Items listed in a dataset:
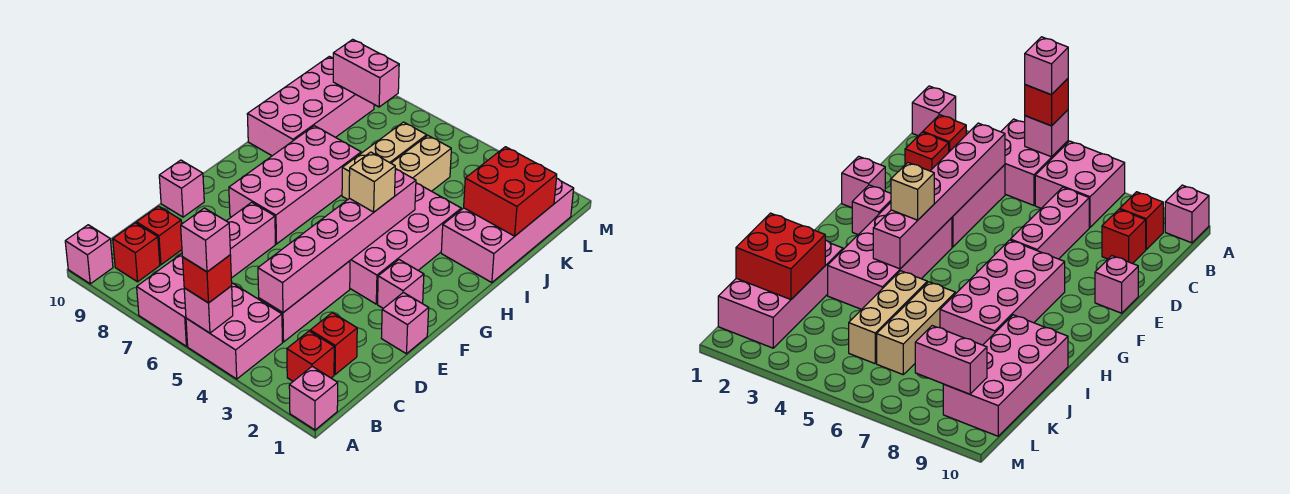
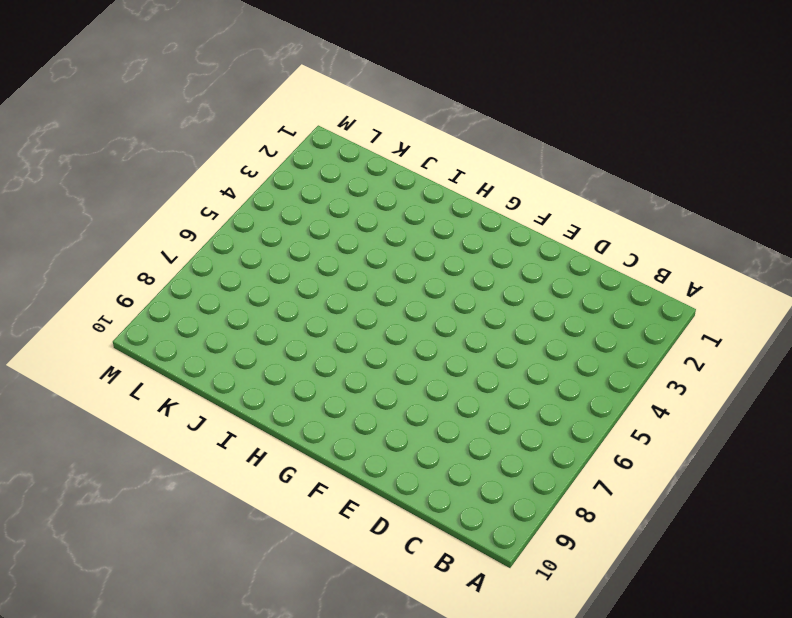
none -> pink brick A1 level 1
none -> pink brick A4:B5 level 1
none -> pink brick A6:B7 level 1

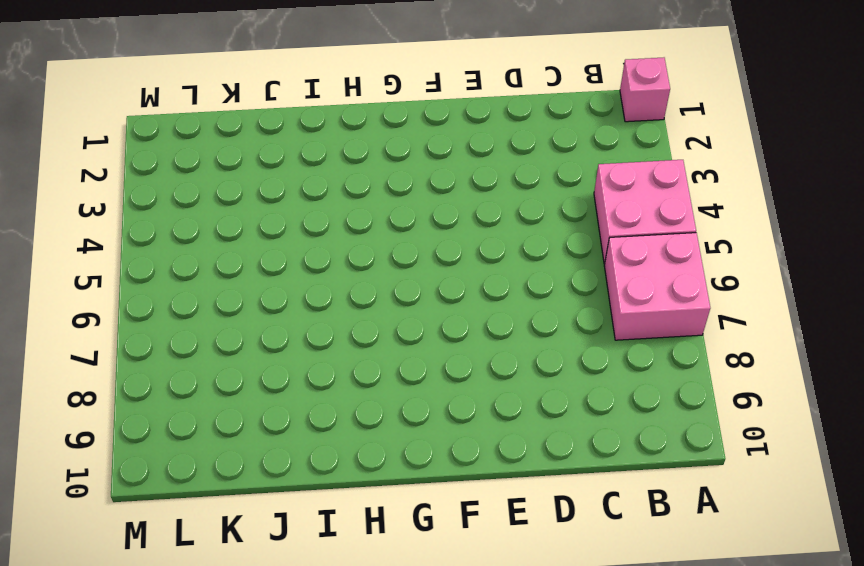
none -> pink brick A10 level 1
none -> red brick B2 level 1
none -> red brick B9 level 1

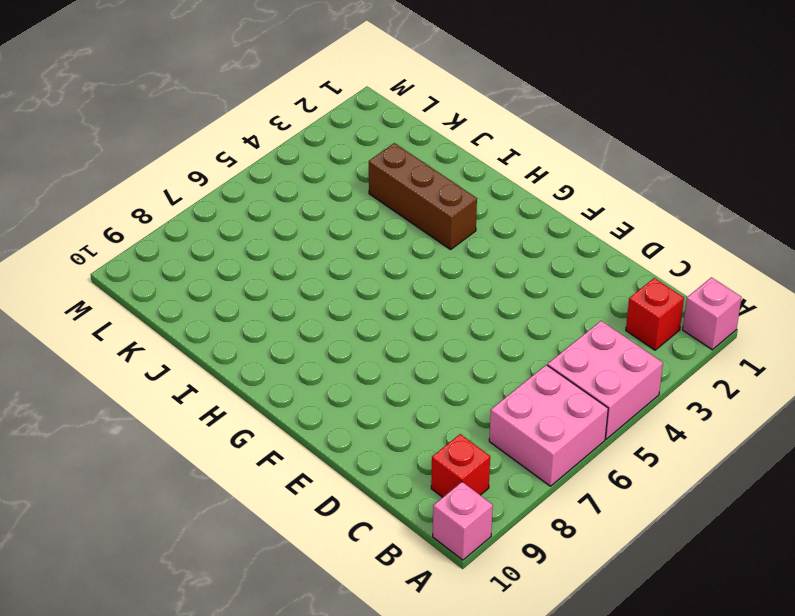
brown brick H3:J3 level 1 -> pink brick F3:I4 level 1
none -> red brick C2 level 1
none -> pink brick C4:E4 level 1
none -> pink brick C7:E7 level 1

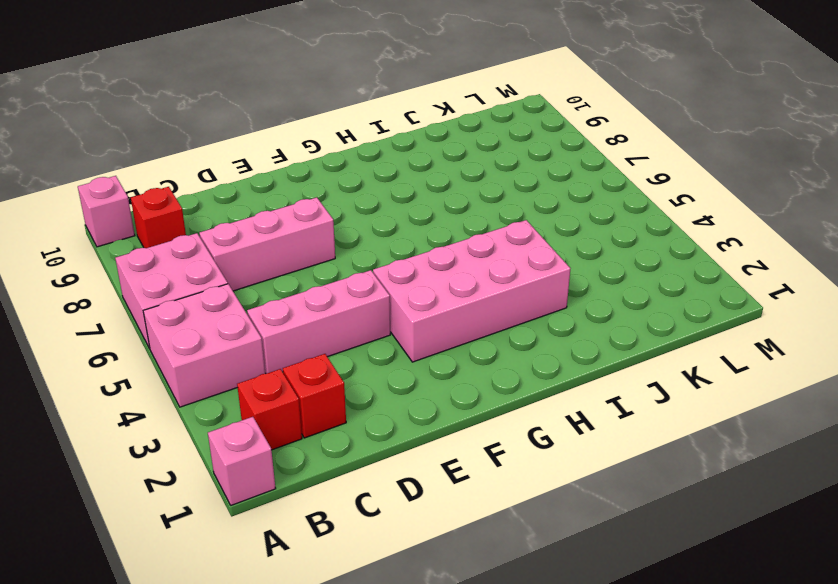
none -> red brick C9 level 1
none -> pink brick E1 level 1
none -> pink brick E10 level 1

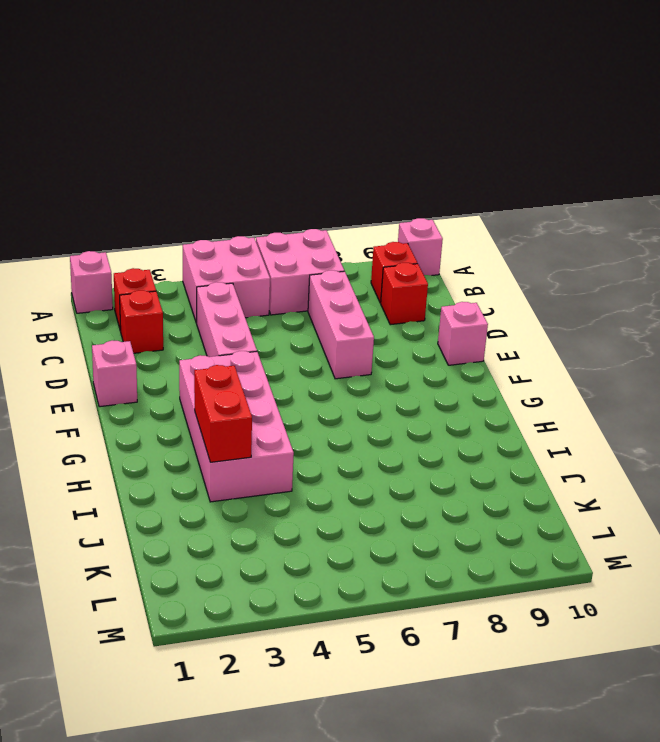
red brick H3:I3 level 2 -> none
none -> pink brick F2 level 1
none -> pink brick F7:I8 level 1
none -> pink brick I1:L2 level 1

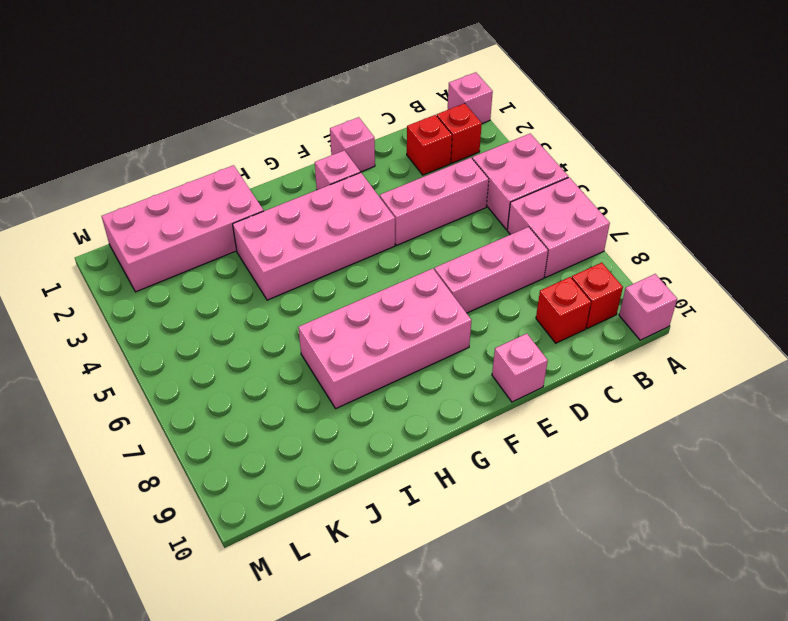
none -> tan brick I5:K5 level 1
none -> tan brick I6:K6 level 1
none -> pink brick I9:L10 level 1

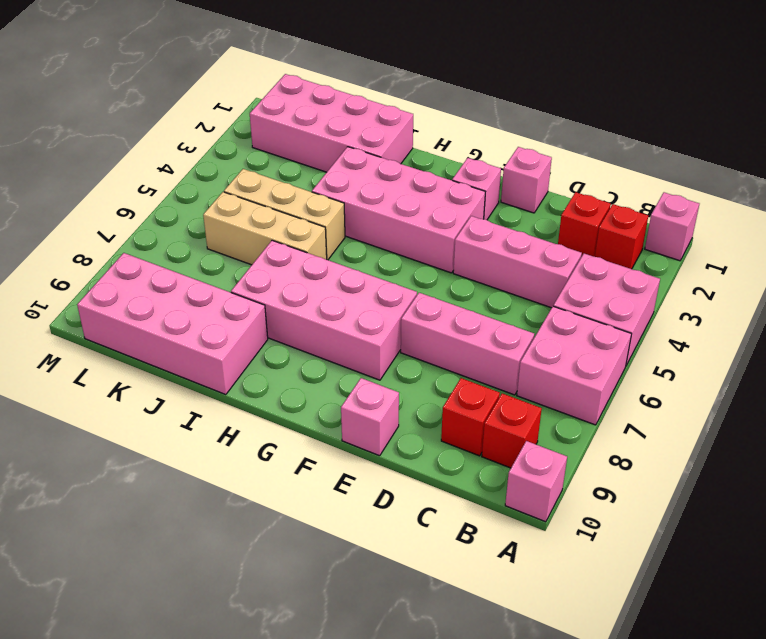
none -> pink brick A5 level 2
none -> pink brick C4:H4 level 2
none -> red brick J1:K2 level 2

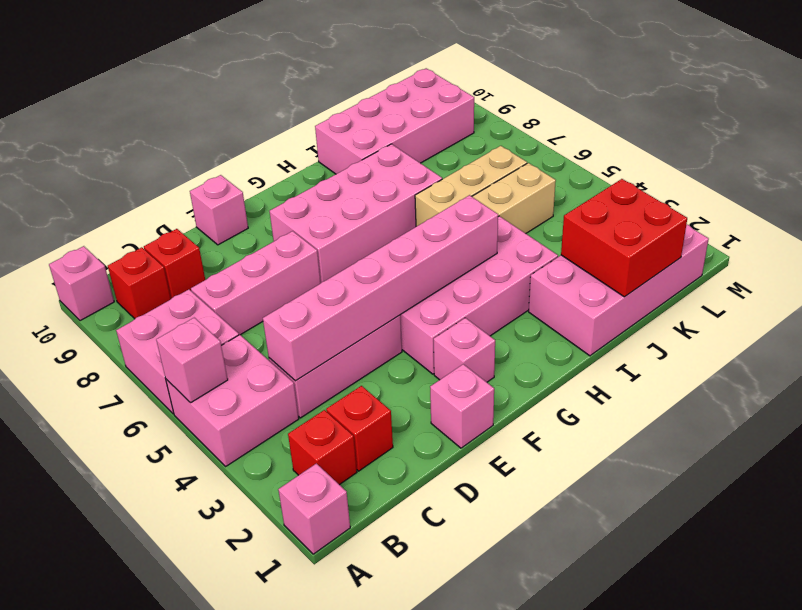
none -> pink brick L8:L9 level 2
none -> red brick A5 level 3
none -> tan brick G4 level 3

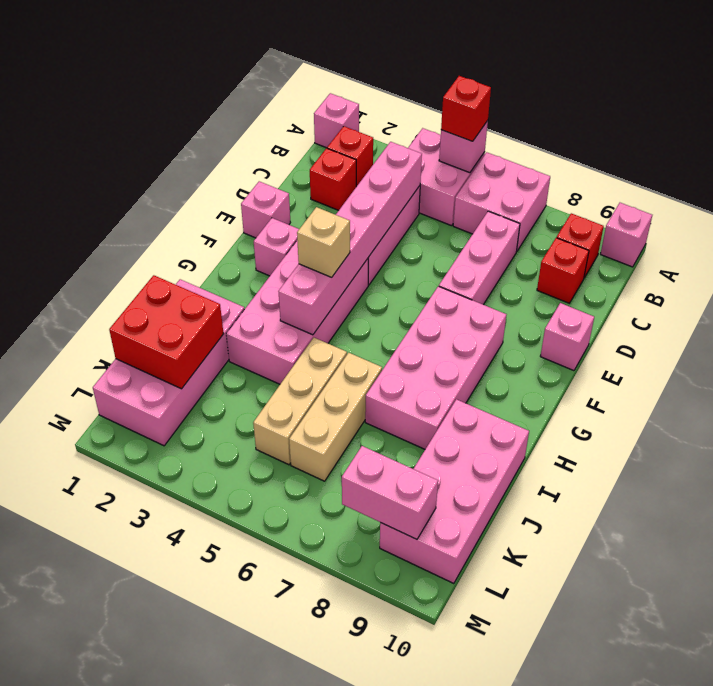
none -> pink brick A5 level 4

Your assignment >>
Once you find the line with "none -> tan brick G4 level 3", restate it and every later line of the data word for word, excluding the pictures.

Written solution >>
none -> tan brick G4 level 3

none -> pink brick A5 level 4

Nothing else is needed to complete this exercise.